» **Exercise inputs**:
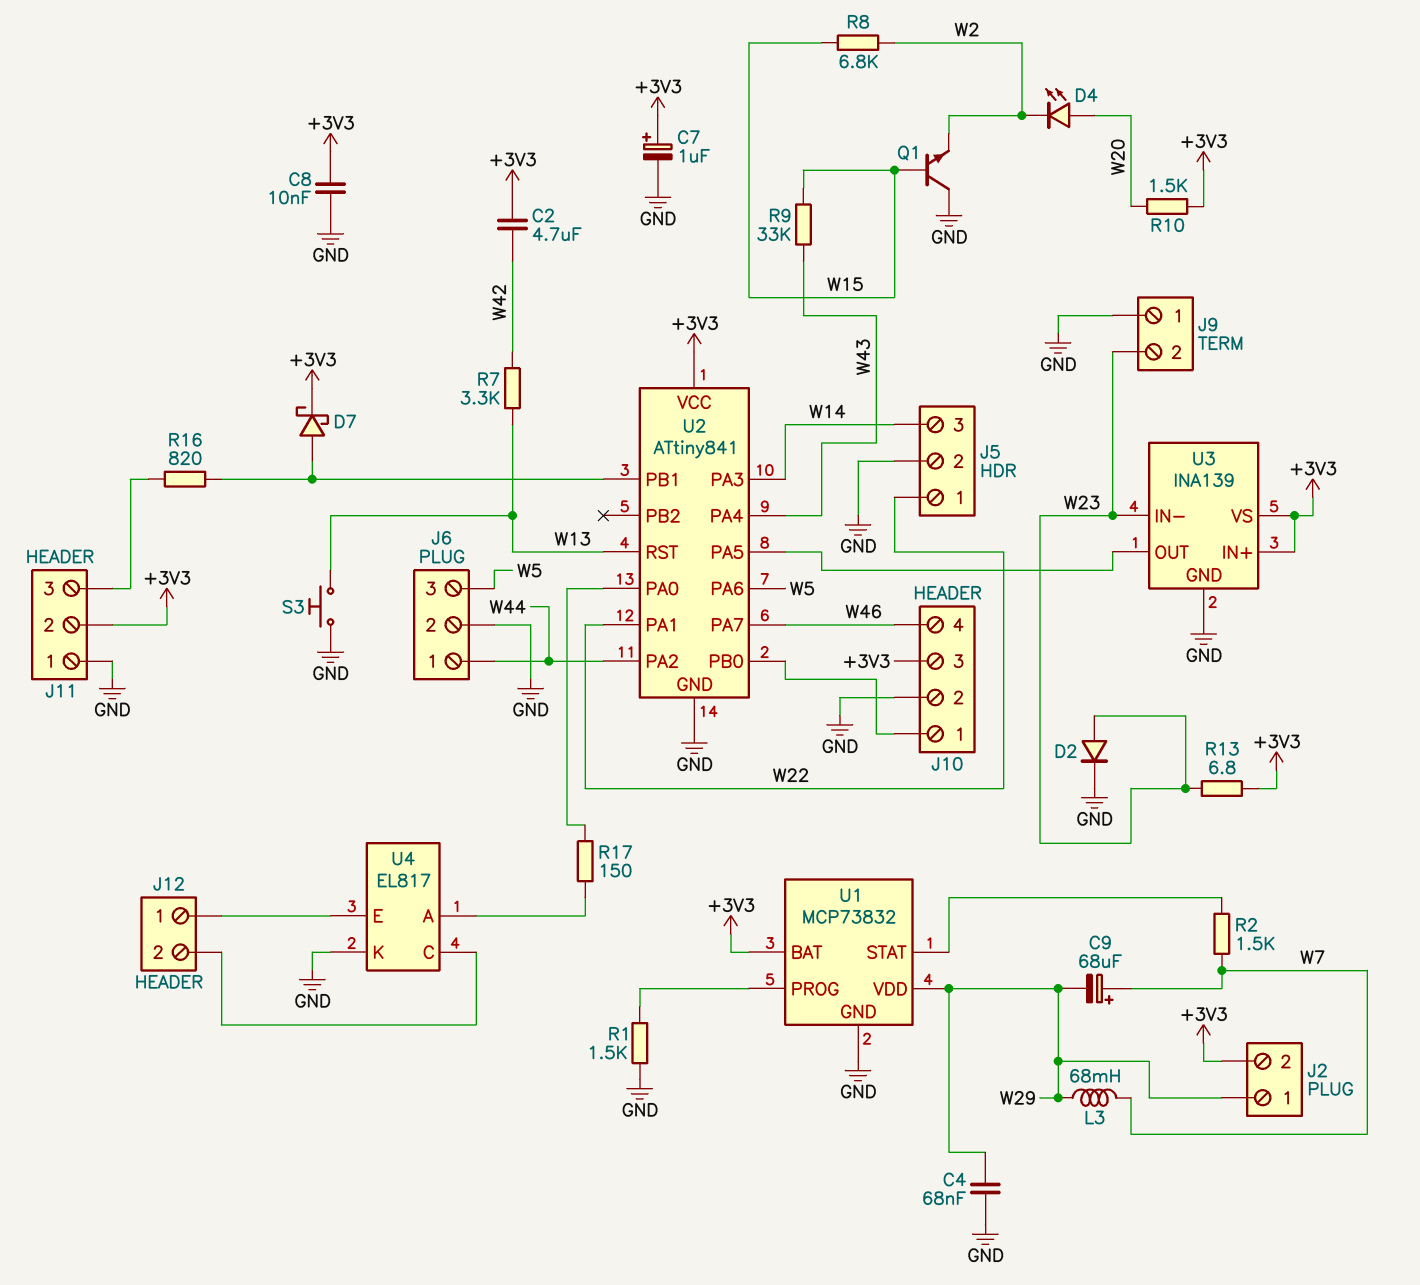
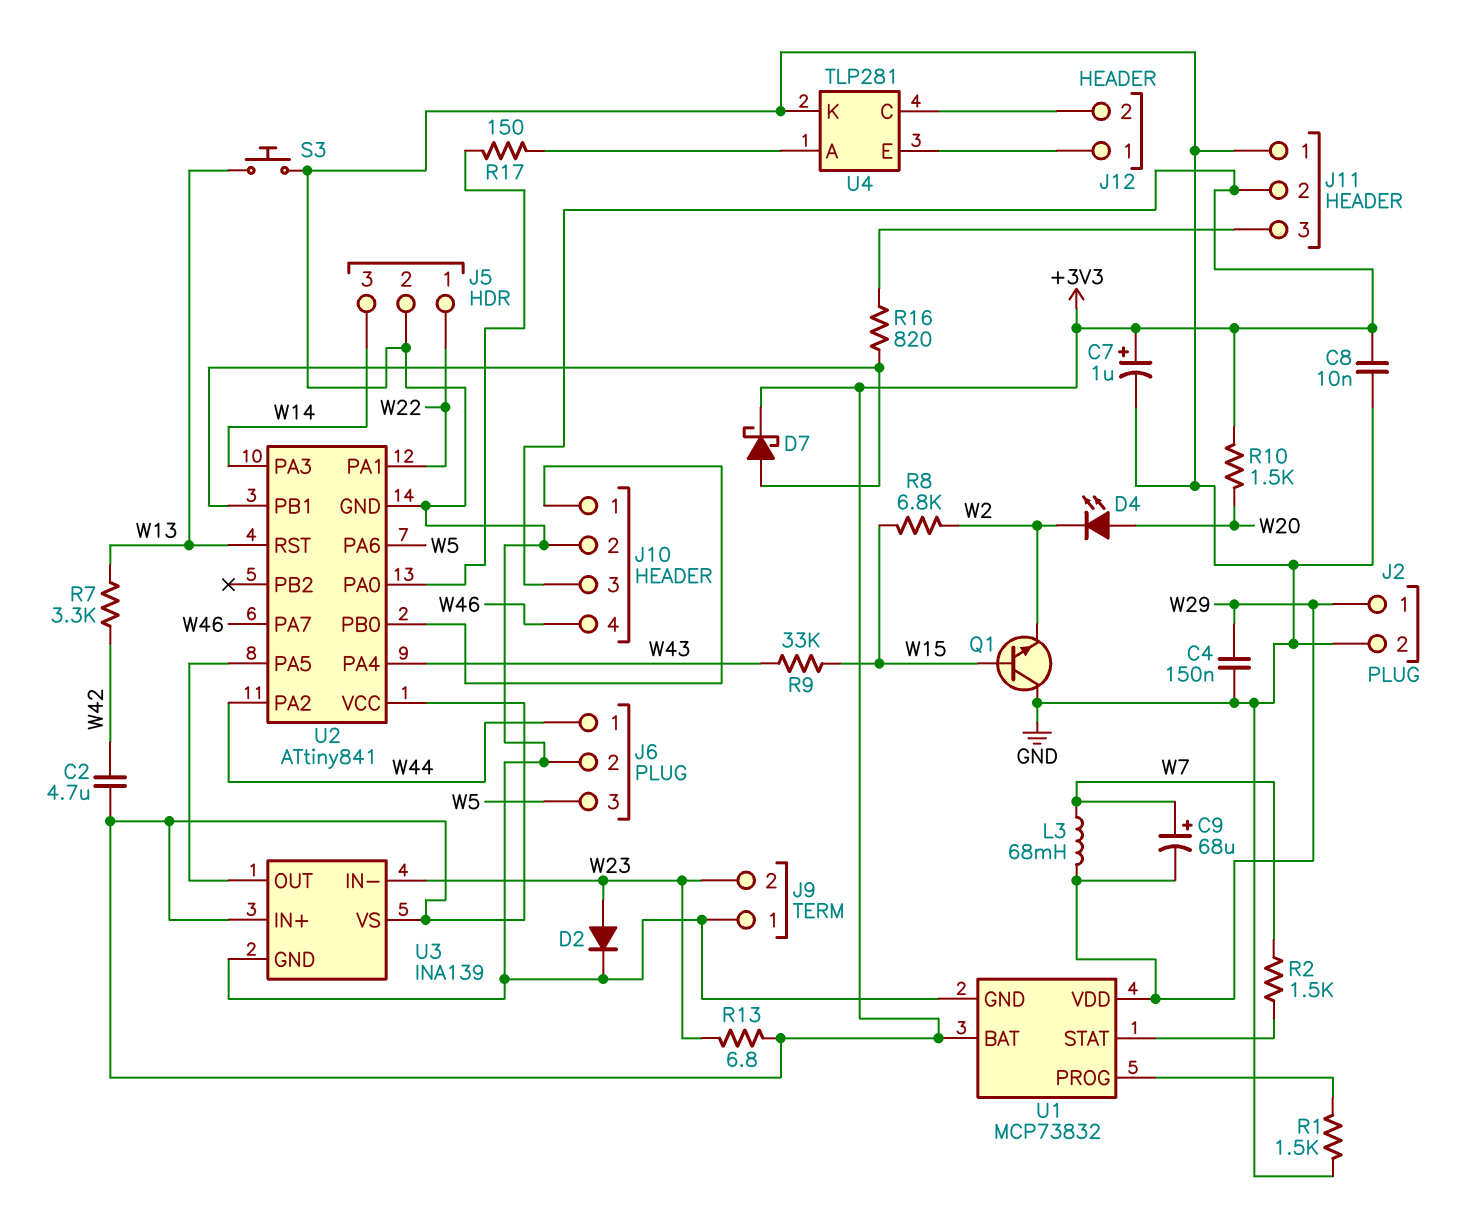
C4: 68nF (GND, W29) -> 150nF (GND, W29)
J2 pin 2: +3V3 -> GND
U4: EL817 -> TLP281

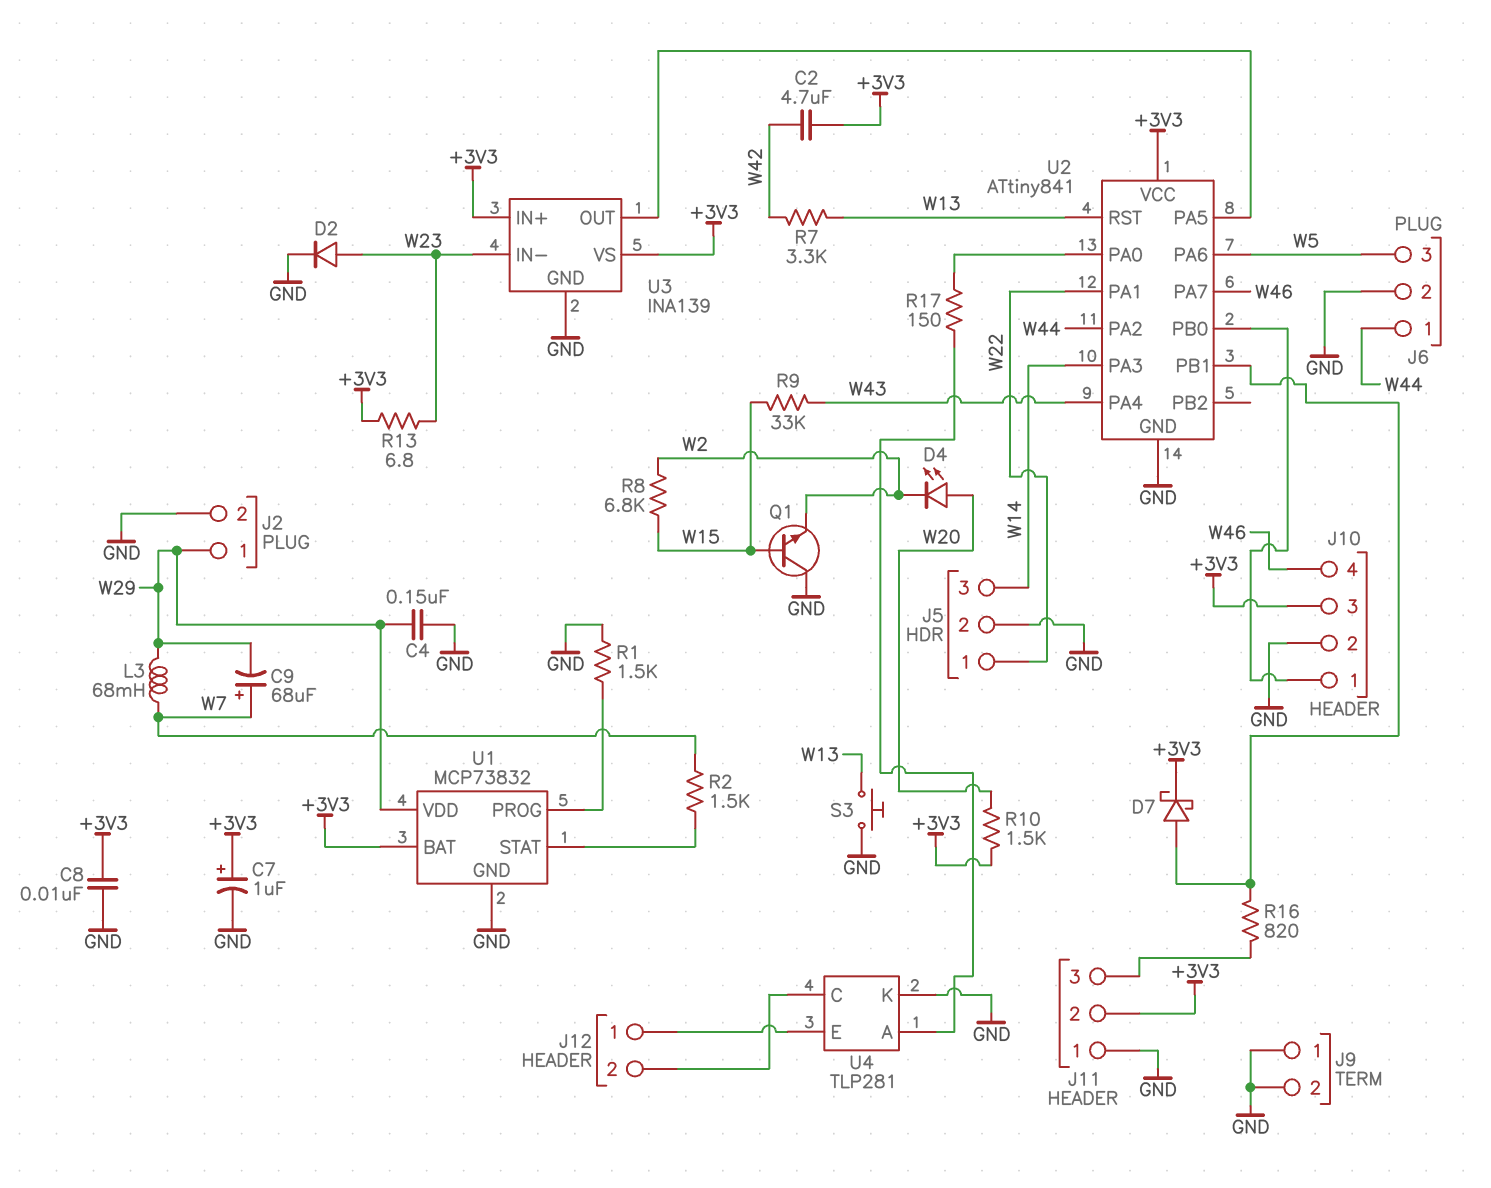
J9 pin 2: W23 -> GND

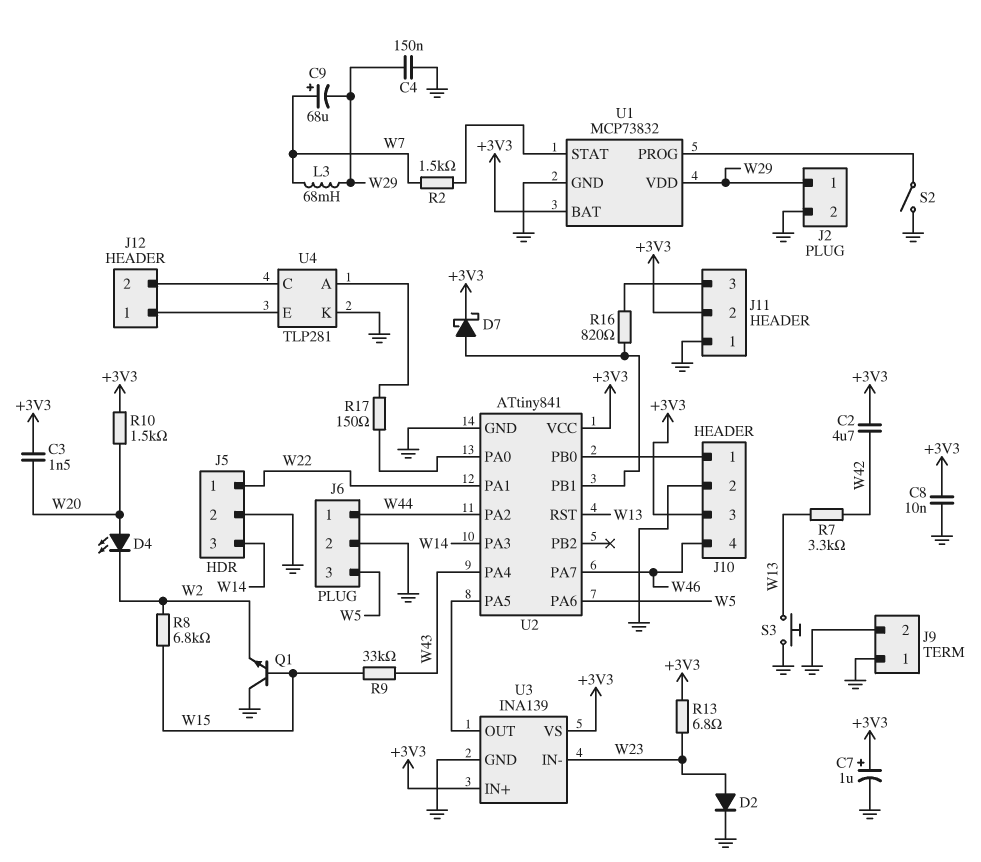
C3: none -> 1.5nF (+3V3, W20)
R1: 1.5k (GND, U1/PROG) -> none
S2: none -> switch (GND, U1/PROG)

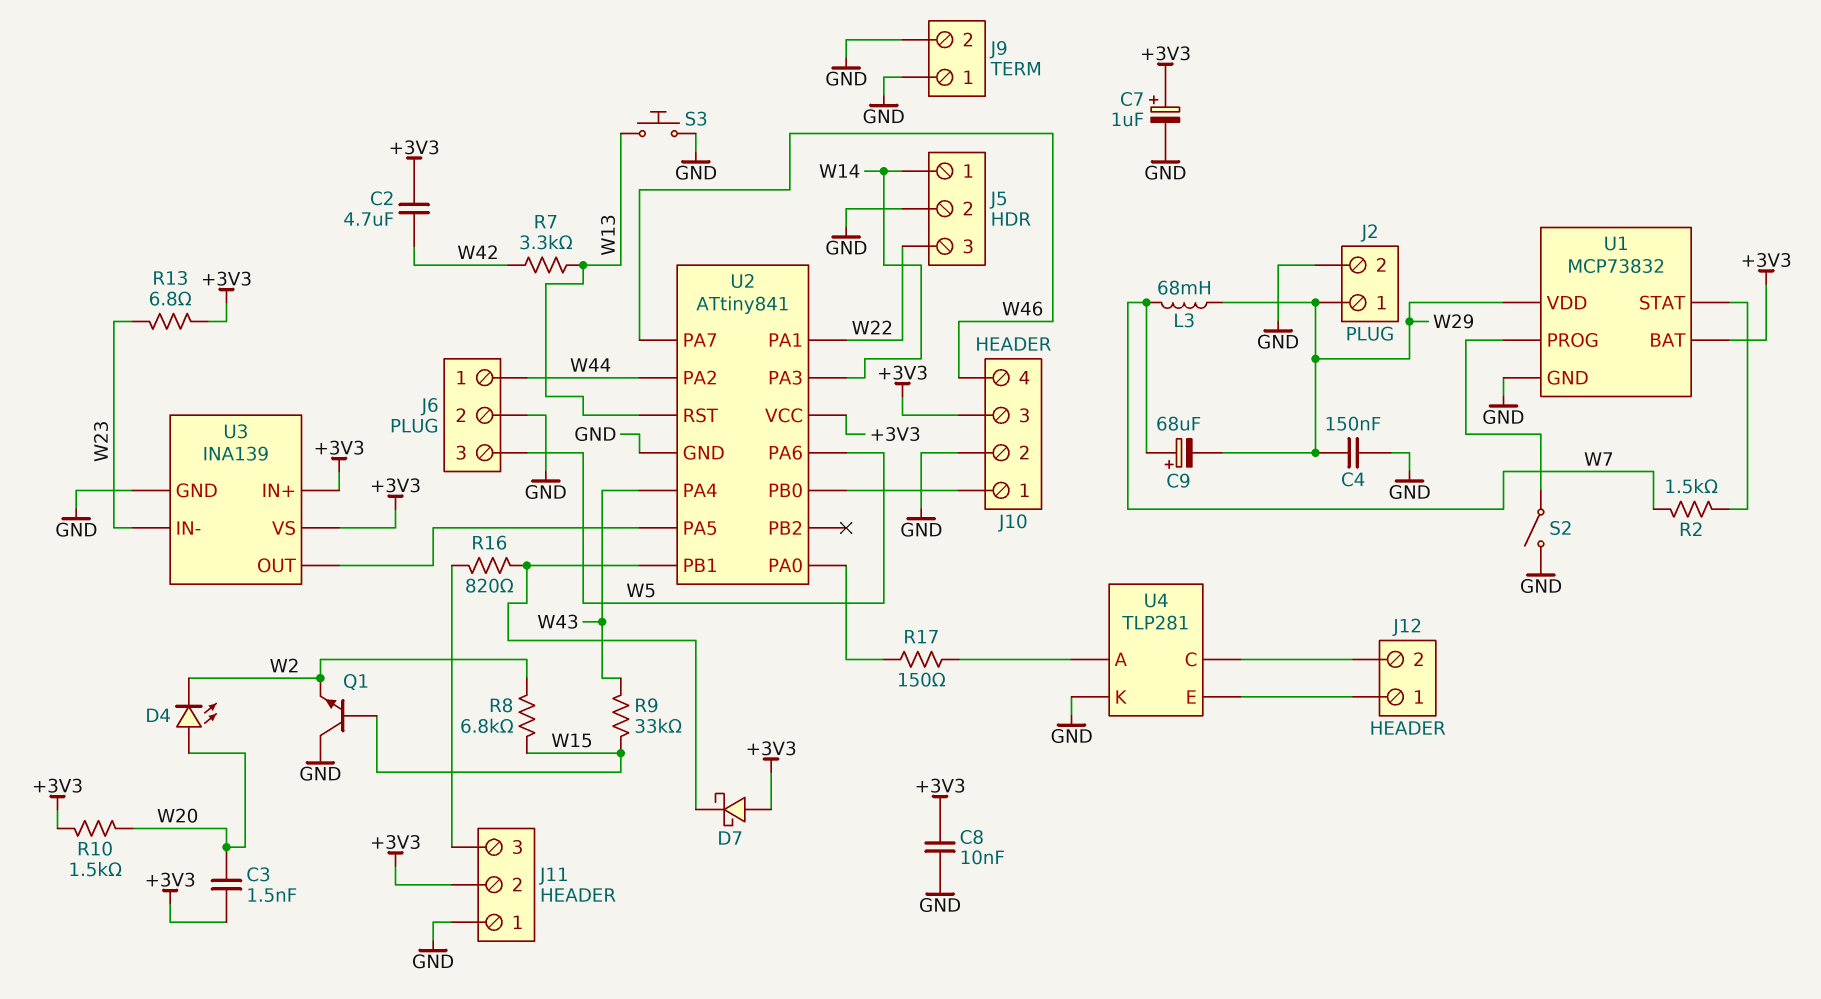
D2: diode (A W23, K GND) -> none
D7: schottky (A U2/PB1, K +3V3) -> schottky (A +3V3, K U2/PB1)
J5 pin 1: W22 -> W14
J5 pin 3: W14 -> W22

» **Exercise instructions**:
Print all the entries exactly as they appear, without the pictures.

» **Expected answer**:
C4: 68nF (GND, W29) -> 150nF (GND, W29)
J2 pin 2: +3V3 -> GND
U4: EL817 -> TLP281

J9 pin 2: W23 -> GND

C3: none -> 1.5nF (+3V3, W20)
R1: 1.5k (GND, U1/PROG) -> none
S2: none -> switch (GND, U1/PROG)

D2: diode (A W23, K GND) -> none
D7: schottky (A U2/PB1, K +3V3) -> schottky (A +3V3, K U2/PB1)
J5 pin 1: W22 -> W14
J5 pin 3: W14 -> W22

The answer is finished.